# [Instructions to follow]
In the records below, find the line with "sub-12 m fragments.", then copy each line exactly until you have copied the line with "Give the pixel-coordinate". Leave any picture out.

# [Data in this exercise]
◆ ◆ ◆ ◆
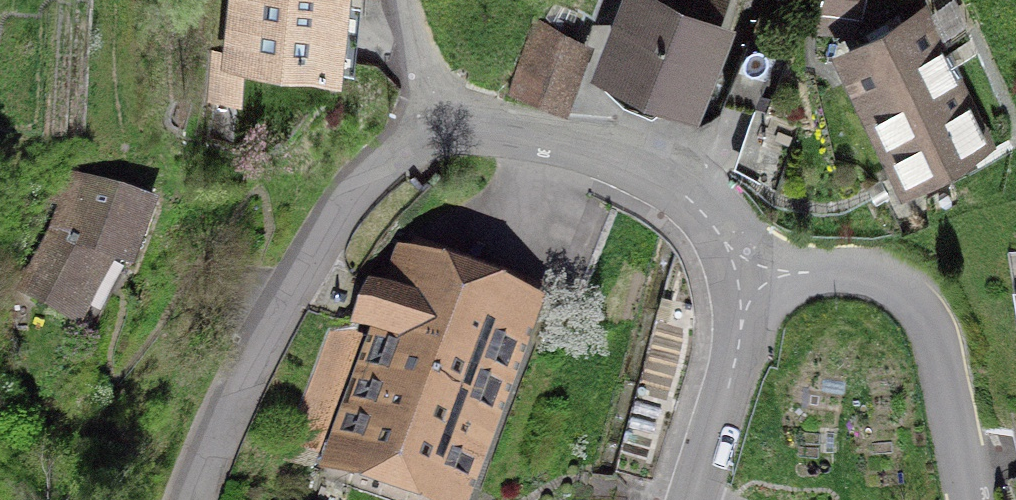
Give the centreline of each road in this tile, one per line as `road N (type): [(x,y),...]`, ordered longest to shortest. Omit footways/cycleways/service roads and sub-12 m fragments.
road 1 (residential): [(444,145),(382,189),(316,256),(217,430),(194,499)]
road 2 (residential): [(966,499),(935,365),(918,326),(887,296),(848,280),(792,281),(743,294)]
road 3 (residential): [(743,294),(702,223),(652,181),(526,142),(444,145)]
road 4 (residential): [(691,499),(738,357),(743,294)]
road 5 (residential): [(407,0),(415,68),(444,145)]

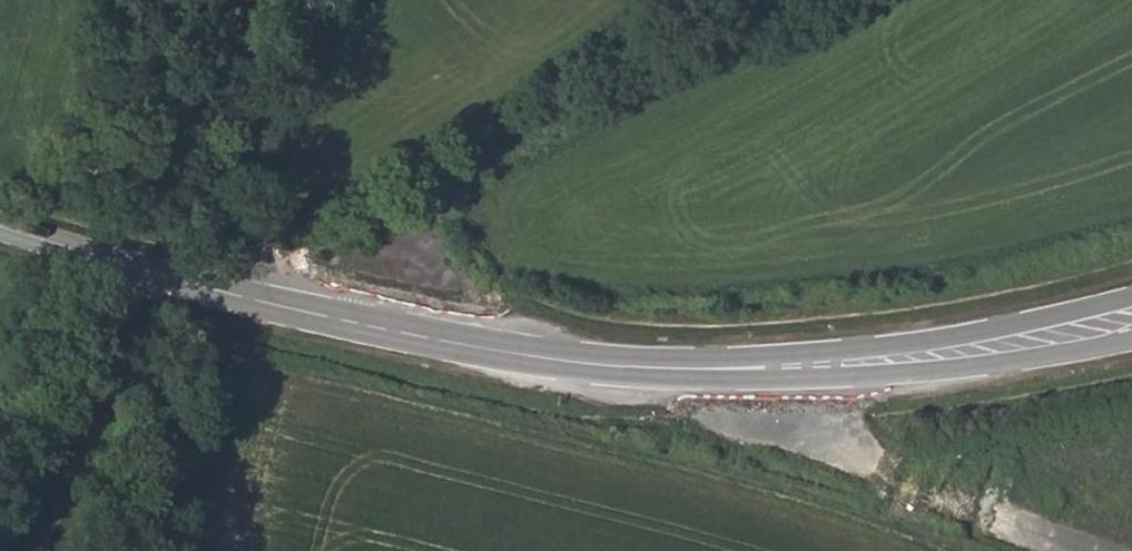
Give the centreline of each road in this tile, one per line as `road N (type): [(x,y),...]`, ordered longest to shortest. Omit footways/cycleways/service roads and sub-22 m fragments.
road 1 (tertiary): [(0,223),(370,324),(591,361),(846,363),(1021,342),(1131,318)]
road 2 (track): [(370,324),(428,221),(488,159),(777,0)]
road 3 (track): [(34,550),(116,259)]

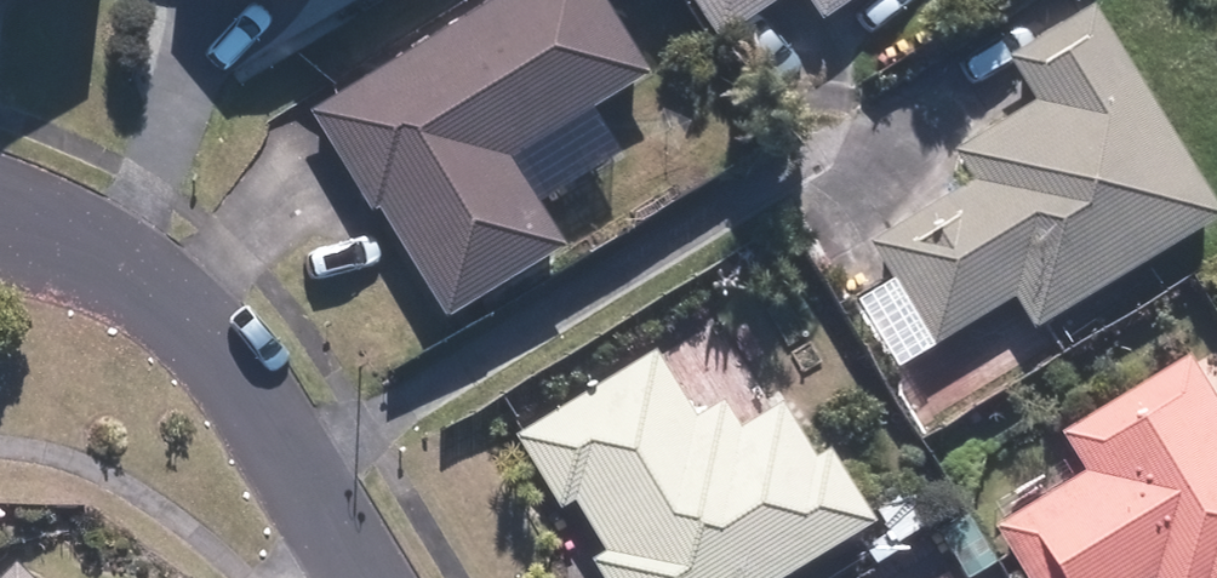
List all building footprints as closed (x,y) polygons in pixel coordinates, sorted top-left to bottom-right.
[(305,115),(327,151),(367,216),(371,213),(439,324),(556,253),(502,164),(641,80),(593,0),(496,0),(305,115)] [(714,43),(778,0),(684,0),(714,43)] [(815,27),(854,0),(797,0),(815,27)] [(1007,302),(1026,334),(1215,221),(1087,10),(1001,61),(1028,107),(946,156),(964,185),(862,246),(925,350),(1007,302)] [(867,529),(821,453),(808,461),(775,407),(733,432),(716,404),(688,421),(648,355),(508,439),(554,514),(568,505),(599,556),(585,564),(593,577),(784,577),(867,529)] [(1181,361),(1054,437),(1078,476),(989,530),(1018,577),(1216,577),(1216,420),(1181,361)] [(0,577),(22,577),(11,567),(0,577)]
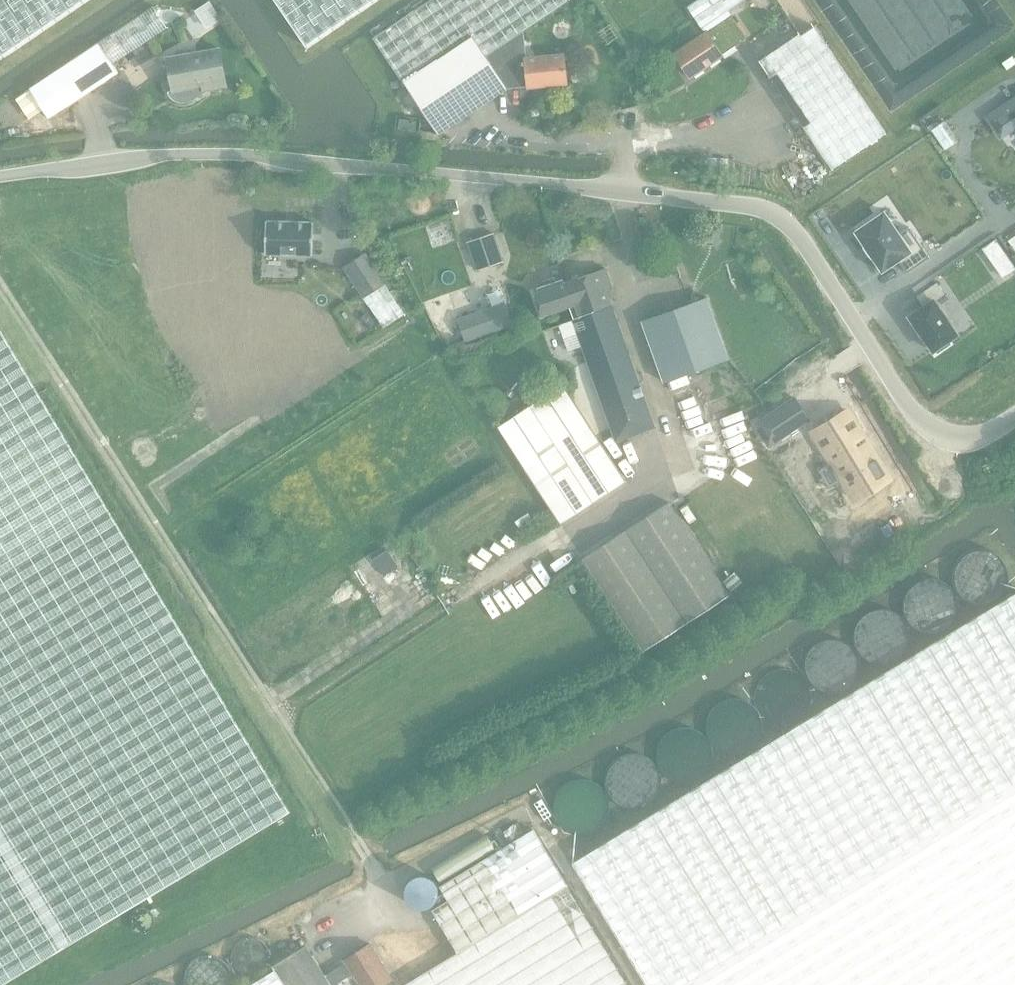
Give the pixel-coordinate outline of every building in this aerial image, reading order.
◆ ◆ ◆ ◆
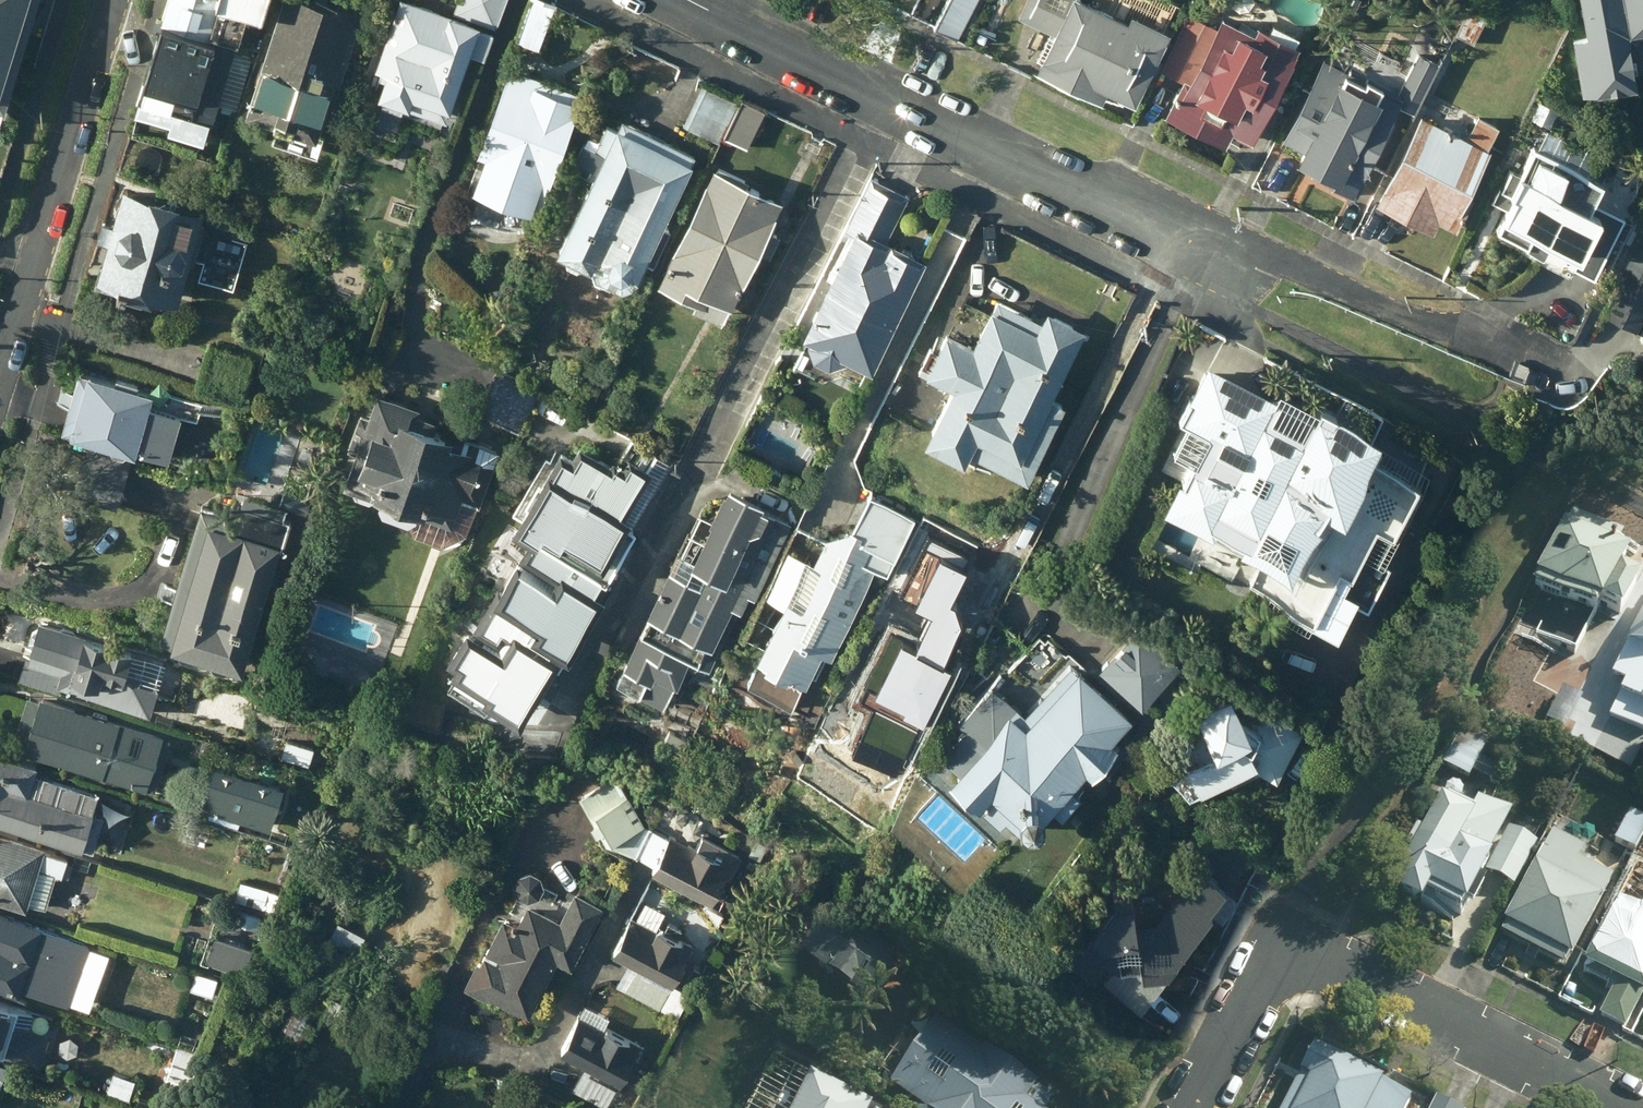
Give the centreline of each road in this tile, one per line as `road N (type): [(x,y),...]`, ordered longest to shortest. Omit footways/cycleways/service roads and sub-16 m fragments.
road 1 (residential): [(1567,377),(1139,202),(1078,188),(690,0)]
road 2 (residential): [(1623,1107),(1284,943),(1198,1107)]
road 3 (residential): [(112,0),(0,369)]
◆ ◆ ◆ ◆
# [Output for this task]
Give the centreline of each road in this tile, one per line as `road N (type): [(x,y),...]`, ordered longest to shortest. Omit footways/cycleways/service roads and sub-12 m fragments.
road 1 (residential): [(444,145),(382,189),(316,256),(217,430),(194,499)]
road 2 (residential): [(966,499),(935,365),(918,326),(887,296),(848,280),(792,281),(743,294)]
road 3 (residential): [(743,294),(702,223),(652,181),(526,142),(444,145)]
road 4 (residential): [(691,499),(738,357),(743,294)]
road 5 (residential): [(407,0),(415,68),(444,145)]

Give the centreline of each road in this tile, one per line as `road N (type): [(x,y),...]`, ordered longest to shortest. Omit footways/cycleways/service roads and sub-22 m fragments.
road 1 (tertiary): [(0,223),(370,324),(591,361),(846,363),(1021,342),(1131,318)]
road 2 (track): [(370,324),(428,221),(488,159),(777,0)]
road 3 (track): [(34,550),(116,259)]

List all building footprints as closed (x,y) polygons in pixel coordinates, sorted top-left to bottom-right.
[(305,115),(327,151),(367,216),(371,213),(439,324),(556,253),(502,164),(641,80),(593,0),(496,0),(305,115)] [(714,43),(778,0),(684,0),(714,43)] [(815,27),(854,0),(797,0),(815,27)] [(1007,302),(1026,334),(1215,221),(1087,10),(1001,61),(1028,107),(946,156),(964,185),(862,246),(925,350),(1007,302)] [(867,529),(821,453),(808,461),(775,407),(733,432),(716,404),(688,421),(648,355),(508,439),(554,514),(568,505),(599,556),(585,564),(593,577),(784,577),(867,529)] [(1181,361),(1054,437),(1078,476),(989,530),(1018,577),(1216,577),(1216,420),(1181,361)] [(0,577),(22,577),(11,567),(0,577)]
Give the pixel-coordinate outline of every building in this aerial image, reading order.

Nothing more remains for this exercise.